Repeat the listing exactly. Pictures stay out of your copy.

- **Input**:
☆ ☆ ☆ ☆
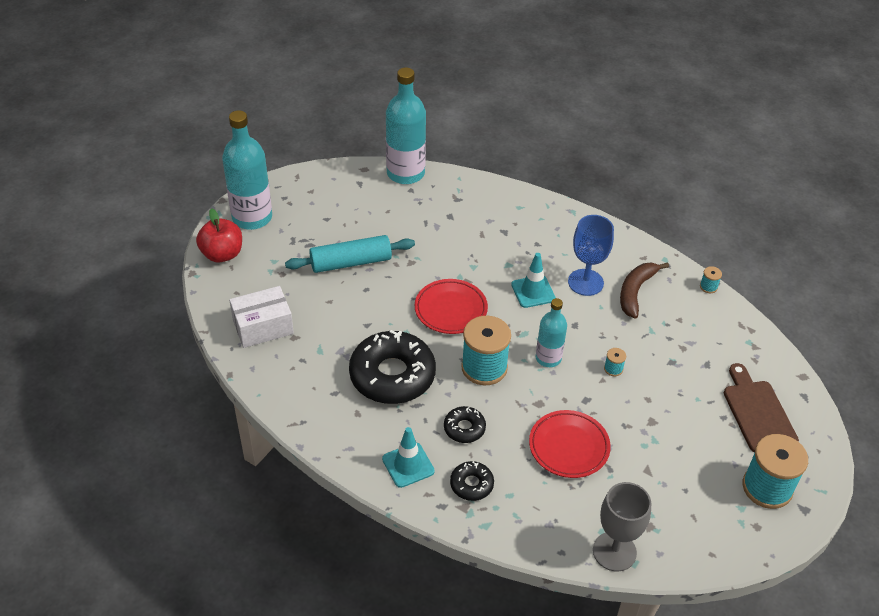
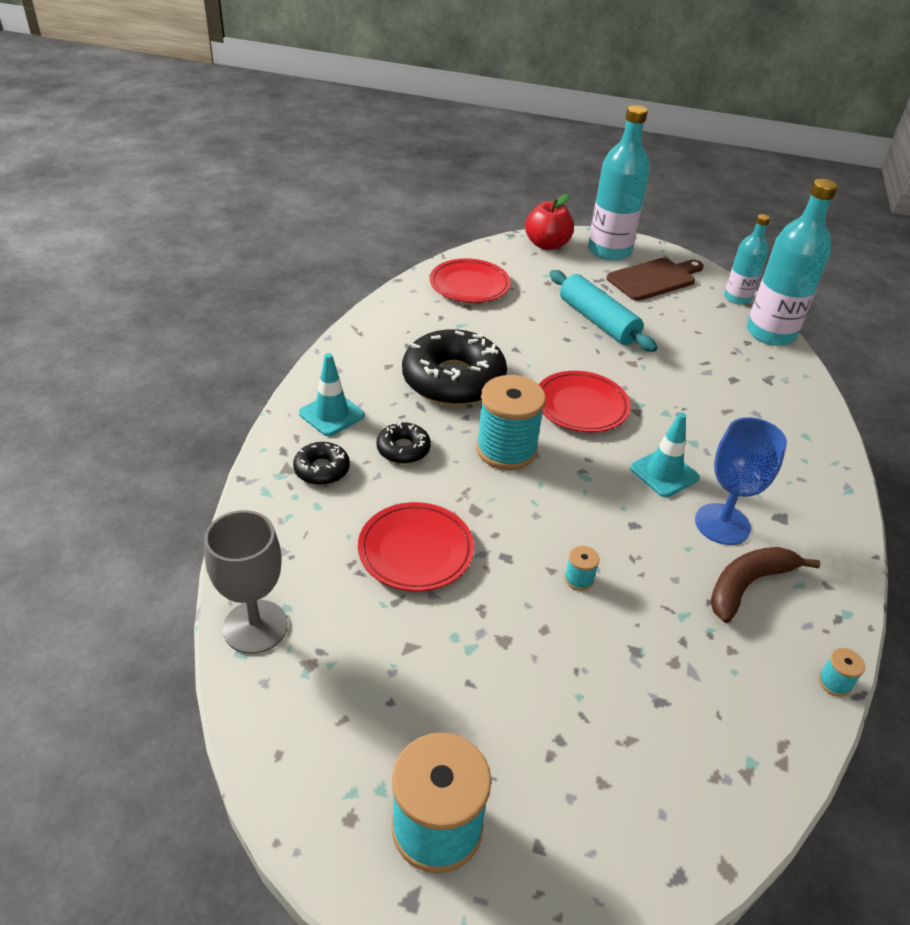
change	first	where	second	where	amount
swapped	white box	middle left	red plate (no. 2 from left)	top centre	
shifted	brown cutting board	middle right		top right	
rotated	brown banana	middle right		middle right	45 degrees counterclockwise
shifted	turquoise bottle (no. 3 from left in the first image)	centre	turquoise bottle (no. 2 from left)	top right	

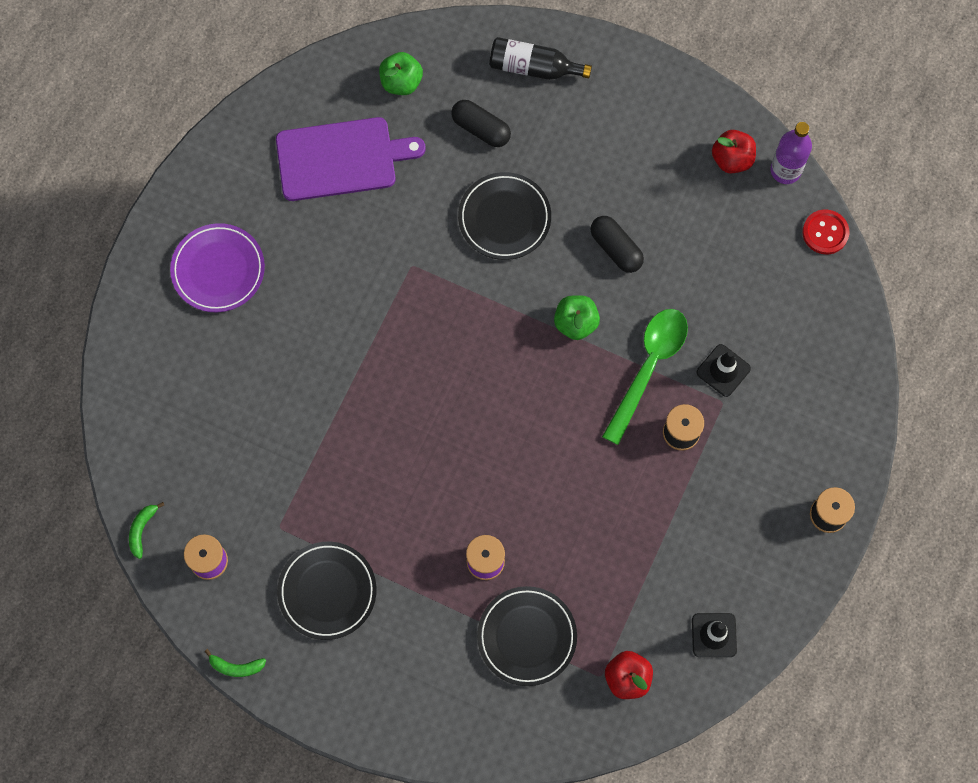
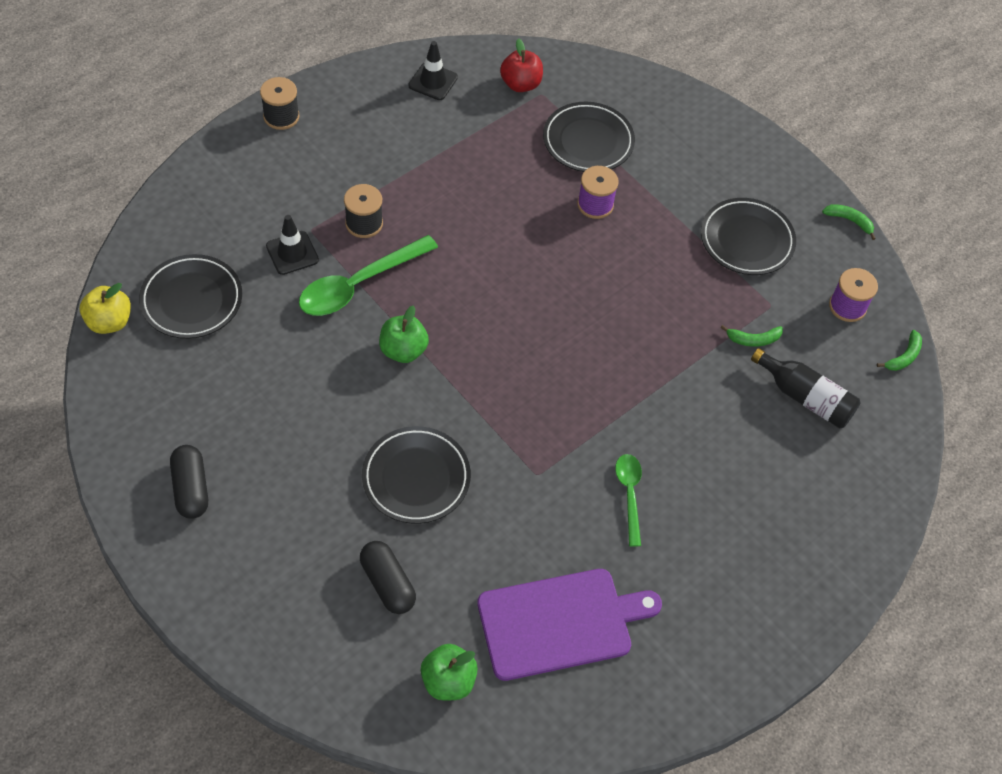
change	first	where	second	where	amount
swapped	red button	top right	yellow apple	middle left	
new			black plate (no. 1 from left)	middle left	
shifted	black capsule (no. 2 from left in the first image)	top centre	black capsule (no. 1 from left)	middle left	
rotated	purple cutting board	top centre		bottom centre	150 degrees clockwise
new			green spoon (no. 2 from left)	centre	
new			green banana (no. 1 from left)	middle right	
shifted	black bottle	top centre		middle right	
gone	purple plate	middle left			
gone	red apple (no. 2 from left)	top right			
gone	purple bottle	top right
☆ ☆ ☆ ☆
- **Answer box**:
change	first	where	second	where	amount
swapped	white box	middle left	red plate (no. 2 from left)	top centre	
shifted	brown cutting board	middle right		top right	
rotated	brown banana	middle right		middle right	45 degrees counterclockwise
shifted	turquoise bottle (no. 3 from left in the first image)	centre	turquoise bottle (no. 2 from left)	top right	

change	first	where	second	where	amount
swapped	red button	top right	yellow apple	middle left	
new			black plate (no. 1 from left)	middle left	
shifted	black capsule (no. 2 from left in the first image)	top centre	black capsule (no. 1 from left)	middle left	
rotated	purple cutting board	top centre		bottom centre	150 degrees clockwise
new			green spoon (no. 2 from left)	centre	
new			green banana (no. 1 from left)	middle right	
shifted	black bottle	top centre		middle right	
gone	purple plate	middle left			
gone	red apple (no. 2 from left)	top right			
gone	purple bottle	top right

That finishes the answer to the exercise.